PROBLEM REQUIREMENTS: From the line containing "SW3: switch (DC_IN, SEL1)" to the final line of the listing, restate each line word for word and add nothing.
—————
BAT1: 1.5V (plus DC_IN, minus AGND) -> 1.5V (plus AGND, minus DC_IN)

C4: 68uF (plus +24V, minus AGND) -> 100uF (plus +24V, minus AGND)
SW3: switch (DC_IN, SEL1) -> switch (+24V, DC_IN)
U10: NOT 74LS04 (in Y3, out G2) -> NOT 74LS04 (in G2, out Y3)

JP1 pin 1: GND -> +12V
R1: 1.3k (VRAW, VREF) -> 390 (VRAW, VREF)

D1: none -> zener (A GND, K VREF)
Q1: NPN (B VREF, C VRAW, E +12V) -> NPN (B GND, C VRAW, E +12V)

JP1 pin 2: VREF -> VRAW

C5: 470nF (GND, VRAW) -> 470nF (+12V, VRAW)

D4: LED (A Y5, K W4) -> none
—————
TASK SOLUTION:
SW3: switch (DC_IN, SEL1) -> switch (+24V, DC_IN)
U10: NOT 74LS04 (in Y3, out G2) -> NOT 74LS04 (in G2, out Y3)

JP1 pin 1: GND -> +12V
R1: 1.3k (VRAW, VREF) -> 390 (VRAW, VREF)

D1: none -> zener (A GND, K VREF)
Q1: NPN (B VREF, C VRAW, E +12V) -> NPN (B GND, C VRAW, E +12V)

JP1 pin 2: VREF -> VRAW

C5: 470nF (GND, VRAW) -> 470nF (+12V, VRAW)

D4: LED (A Y5, K W4) -> none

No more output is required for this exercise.